__Exercise requirements__:
From the first line to the last, copy the data exactly.

** Opening Data supplied block **

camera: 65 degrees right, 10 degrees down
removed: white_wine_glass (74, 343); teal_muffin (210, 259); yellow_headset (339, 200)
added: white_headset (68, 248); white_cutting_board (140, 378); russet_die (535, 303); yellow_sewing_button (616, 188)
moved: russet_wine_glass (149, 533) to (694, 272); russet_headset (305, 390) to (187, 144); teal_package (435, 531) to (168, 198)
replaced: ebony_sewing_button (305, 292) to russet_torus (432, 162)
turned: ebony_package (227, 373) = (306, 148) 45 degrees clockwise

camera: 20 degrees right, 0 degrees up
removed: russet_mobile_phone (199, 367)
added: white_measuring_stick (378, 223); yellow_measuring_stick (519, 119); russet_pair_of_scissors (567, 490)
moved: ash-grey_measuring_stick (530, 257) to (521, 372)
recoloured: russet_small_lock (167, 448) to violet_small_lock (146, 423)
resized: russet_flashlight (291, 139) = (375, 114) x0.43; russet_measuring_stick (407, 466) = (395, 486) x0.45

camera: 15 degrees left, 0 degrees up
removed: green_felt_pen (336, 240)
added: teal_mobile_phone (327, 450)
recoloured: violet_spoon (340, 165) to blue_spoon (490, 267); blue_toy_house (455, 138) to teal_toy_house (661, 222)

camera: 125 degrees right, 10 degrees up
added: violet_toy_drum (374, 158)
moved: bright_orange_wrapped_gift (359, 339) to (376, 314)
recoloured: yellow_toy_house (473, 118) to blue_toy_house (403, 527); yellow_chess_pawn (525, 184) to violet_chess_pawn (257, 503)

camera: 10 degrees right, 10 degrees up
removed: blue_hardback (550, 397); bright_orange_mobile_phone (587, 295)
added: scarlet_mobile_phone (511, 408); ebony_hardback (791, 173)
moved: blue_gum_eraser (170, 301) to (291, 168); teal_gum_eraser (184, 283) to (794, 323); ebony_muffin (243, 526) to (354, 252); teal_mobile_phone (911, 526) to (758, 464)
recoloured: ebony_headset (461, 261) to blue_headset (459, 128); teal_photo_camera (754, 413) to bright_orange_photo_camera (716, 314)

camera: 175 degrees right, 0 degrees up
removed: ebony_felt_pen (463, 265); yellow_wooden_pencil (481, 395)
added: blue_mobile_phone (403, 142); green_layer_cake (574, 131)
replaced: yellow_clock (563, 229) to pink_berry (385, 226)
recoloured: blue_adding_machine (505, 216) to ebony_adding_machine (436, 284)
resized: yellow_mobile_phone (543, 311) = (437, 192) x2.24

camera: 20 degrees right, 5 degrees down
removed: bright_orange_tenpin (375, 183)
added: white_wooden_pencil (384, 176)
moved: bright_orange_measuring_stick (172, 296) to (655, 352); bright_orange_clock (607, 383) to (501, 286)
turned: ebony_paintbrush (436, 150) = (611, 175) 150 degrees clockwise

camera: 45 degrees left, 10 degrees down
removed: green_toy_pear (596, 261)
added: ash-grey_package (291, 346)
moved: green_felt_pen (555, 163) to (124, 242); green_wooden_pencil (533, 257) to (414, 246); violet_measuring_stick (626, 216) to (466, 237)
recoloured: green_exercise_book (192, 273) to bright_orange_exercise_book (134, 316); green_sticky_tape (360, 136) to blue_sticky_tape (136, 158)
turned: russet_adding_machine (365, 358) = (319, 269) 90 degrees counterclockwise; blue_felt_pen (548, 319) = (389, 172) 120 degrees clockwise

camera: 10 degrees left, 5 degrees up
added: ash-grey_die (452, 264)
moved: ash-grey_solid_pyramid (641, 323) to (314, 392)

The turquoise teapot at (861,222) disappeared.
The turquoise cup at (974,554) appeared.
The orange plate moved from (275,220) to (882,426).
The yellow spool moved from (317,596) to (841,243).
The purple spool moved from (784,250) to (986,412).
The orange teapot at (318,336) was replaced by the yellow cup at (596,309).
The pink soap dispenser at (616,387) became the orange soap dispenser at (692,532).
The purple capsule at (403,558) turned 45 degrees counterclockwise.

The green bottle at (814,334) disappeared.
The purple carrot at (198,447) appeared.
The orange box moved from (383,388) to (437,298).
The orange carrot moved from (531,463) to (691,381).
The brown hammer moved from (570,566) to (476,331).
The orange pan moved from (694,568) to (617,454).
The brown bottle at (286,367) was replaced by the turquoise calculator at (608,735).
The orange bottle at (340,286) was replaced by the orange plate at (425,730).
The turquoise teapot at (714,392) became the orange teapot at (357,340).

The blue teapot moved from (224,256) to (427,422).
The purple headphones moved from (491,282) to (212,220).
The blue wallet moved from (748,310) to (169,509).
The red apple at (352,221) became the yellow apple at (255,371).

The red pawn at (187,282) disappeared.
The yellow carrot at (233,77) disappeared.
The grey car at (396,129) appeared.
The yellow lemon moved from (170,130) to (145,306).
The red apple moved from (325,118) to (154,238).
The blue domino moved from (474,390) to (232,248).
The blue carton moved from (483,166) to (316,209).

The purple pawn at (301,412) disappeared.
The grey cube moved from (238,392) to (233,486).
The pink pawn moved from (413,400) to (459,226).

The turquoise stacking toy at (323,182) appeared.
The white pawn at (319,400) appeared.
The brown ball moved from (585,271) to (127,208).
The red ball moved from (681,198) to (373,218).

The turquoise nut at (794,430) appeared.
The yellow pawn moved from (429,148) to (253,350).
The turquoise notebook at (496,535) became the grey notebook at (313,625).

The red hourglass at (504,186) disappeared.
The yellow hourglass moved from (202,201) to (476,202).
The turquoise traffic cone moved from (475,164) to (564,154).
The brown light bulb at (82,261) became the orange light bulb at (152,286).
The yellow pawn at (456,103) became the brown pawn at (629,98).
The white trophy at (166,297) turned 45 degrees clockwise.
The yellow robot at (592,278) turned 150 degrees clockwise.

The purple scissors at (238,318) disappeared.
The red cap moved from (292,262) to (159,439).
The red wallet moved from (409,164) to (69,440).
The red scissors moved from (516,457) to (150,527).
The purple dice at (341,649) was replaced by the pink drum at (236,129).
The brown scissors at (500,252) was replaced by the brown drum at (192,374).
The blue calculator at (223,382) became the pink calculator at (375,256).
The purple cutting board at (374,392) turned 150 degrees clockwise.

** Closing Data supplied block **

__Written reply__:
camera: 65 degrees right, 10 degrees down
removed: white_wine_glass (74, 343); teal_muffin (210, 259); yellow_headset (339, 200)
added: white_headset (68, 248); white_cutting_board (140, 378); russet_die (535, 303); yellow_sewing_button (616, 188)
moved: russet_wine_glass (149, 533) to (694, 272); russet_headset (305, 390) to (187, 144); teal_package (435, 531) to (168, 198)
replaced: ebony_sewing_button (305, 292) to russet_torus (432, 162)
turned: ebony_package (227, 373) = (306, 148) 45 degrees clockwise

camera: 20 degrees right, 0 degrees up
removed: russet_mobile_phone (199, 367)
added: white_measuring_stick (378, 223); yellow_measuring_stick (519, 119); russet_pair_of_scissors (567, 490)
moved: ash-grey_measuring_stick (530, 257) to (521, 372)
recoloured: russet_small_lock (167, 448) to violet_small_lock (146, 423)
resized: russet_flashlight (291, 139) = (375, 114) x0.43; russet_measuring_stick (407, 466) = (395, 486) x0.45

camera: 15 degrees left, 0 degrees up
removed: green_felt_pen (336, 240)
added: teal_mobile_phone (327, 450)
recoloured: violet_spoon (340, 165) to blue_spoon (490, 267); blue_toy_house (455, 138) to teal_toy_house (661, 222)

camera: 125 degrees right, 10 degrees up
added: violet_toy_drum (374, 158)
moved: bright_orange_wrapped_gift (359, 339) to (376, 314)
recoloured: yellow_toy_house (473, 118) to blue_toy_house (403, 527); yellow_chess_pawn (525, 184) to violet_chess_pawn (257, 503)

camera: 10 degrees right, 10 degrees up
removed: blue_hardback (550, 397); bright_orange_mobile_phone (587, 295)
added: scarlet_mobile_phone (511, 408); ebony_hardback (791, 173)
moved: blue_gum_eraser (170, 301) to (291, 168); teal_gum_eraser (184, 283) to (794, 323); ebony_muffin (243, 526) to (354, 252); teal_mobile_phone (911, 526) to (758, 464)
recoloured: ebony_headset (461, 261) to blue_headset (459, 128); teal_photo_camera (754, 413) to bright_orange_photo_camera (716, 314)

camera: 175 degrees right, 0 degrees up
removed: ebony_felt_pen (463, 265); yellow_wooden_pencil (481, 395)
added: blue_mobile_phone (403, 142); green_layer_cake (574, 131)
replaced: yellow_clock (563, 229) to pink_berry (385, 226)
recoloured: blue_adding_machine (505, 216) to ebony_adding_machine (436, 284)
resized: yellow_mobile_phone (543, 311) = (437, 192) x2.24

camera: 20 degrees right, 5 degrees down
removed: bright_orange_tenpin (375, 183)
added: white_wooden_pencil (384, 176)
moved: bright_orange_measuring_stick (172, 296) to (655, 352); bright_orange_clock (607, 383) to (501, 286)
turned: ebony_paintbrush (436, 150) = (611, 175) 150 degrees clockwise

camera: 45 degrees left, 10 degrees down
removed: green_toy_pear (596, 261)
added: ash-grey_package (291, 346)
moved: green_felt_pen (555, 163) to (124, 242); green_wooden_pencil (533, 257) to (414, 246); violet_measuring_stick (626, 216) to (466, 237)
recoloured: green_exercise_book (192, 273) to bright_orange_exercise_book (134, 316); green_sticky_tape (360, 136) to blue_sticky_tape (136, 158)
turned: russet_adding_machine (365, 358) = (319, 269) 90 degrees counterclockwise; blue_felt_pen (548, 319) = (389, 172) 120 degrees clockwise

camera: 10 degrees left, 5 degrees up
added: ash-grey_die (452, 264)
moved: ash-grey_solid_pyramid (641, 323) to (314, 392)

The turquoise teapot at (861,222) disappeared.
The turquoise cup at (974,554) appeared.
The orange plate moved from (275,220) to (882,426).
The yellow spool moved from (317,596) to (841,243).
The purple spool moved from (784,250) to (986,412).
The orange teapot at (318,336) was replaced by the yellow cup at (596,309).
The pink soap dispenser at (616,387) became the orange soap dispenser at (692,532).
The purple capsule at (403,558) turned 45 degrees counterclockwise.

The green bottle at (814,334) disappeared.
The purple carrot at (198,447) appeared.
The orange box moved from (383,388) to (437,298).
The orange carrot moved from (531,463) to (691,381).
The brown hammer moved from (570,566) to (476,331).
The orange pan moved from (694,568) to (617,454).
The brown bottle at (286,367) was replaced by the turquoise calculator at (608,735).
The orange bottle at (340,286) was replaced by the orange plate at (425,730).
The turquoise teapot at (714,392) became the orange teapot at (357,340).

The blue teapot moved from (224,256) to (427,422).
The purple headphones moved from (491,282) to (212,220).
The blue wallet moved from (748,310) to (169,509).
The red apple at (352,221) became the yellow apple at (255,371).

The red pawn at (187,282) disappeared.
The yellow carrot at (233,77) disappeared.
The grey car at (396,129) appeared.
The yellow lemon moved from (170,130) to (145,306).
The red apple moved from (325,118) to (154,238).
The blue domino moved from (474,390) to (232,248).
The blue carton moved from (483,166) to (316,209).

The purple pawn at (301,412) disappeared.
The grey cube moved from (238,392) to (233,486).
The pink pawn moved from (413,400) to (459,226).

The turquoise stacking toy at (323,182) appeared.
The white pawn at (319,400) appeared.
The brown ball moved from (585,271) to (127,208).
The red ball moved from (681,198) to (373,218).

The turquoise nut at (794,430) appeared.
The yellow pawn moved from (429,148) to (253,350).
The turquoise notebook at (496,535) became the grey notebook at (313,625).

The red hourglass at (504,186) disappeared.
The yellow hourglass moved from (202,201) to (476,202).
The turquoise traffic cone moved from (475,164) to (564,154).
The brown light bulb at (82,261) became the orange light bulb at (152,286).
The yellow pawn at (456,103) became the brown pawn at (629,98).
The white trophy at (166,297) turned 45 degrees clockwise.
The yellow robot at (592,278) turned 150 degrees clockwise.

The purple scissors at (238,318) disappeared.
The red cap moved from (292,262) to (159,439).
The red wallet moved from (409,164) to (69,440).
The red scissors moved from (516,457) to (150,527).
The purple dice at (341,649) was replaced by the pink drum at (236,129).
The brown scissors at (500,252) was replaced by the brown drum at (192,374).
The blue calculator at (223,382) became the pink calculator at (375,256).
The purple cutting board at (374,392) turned 150 degrees clockwise.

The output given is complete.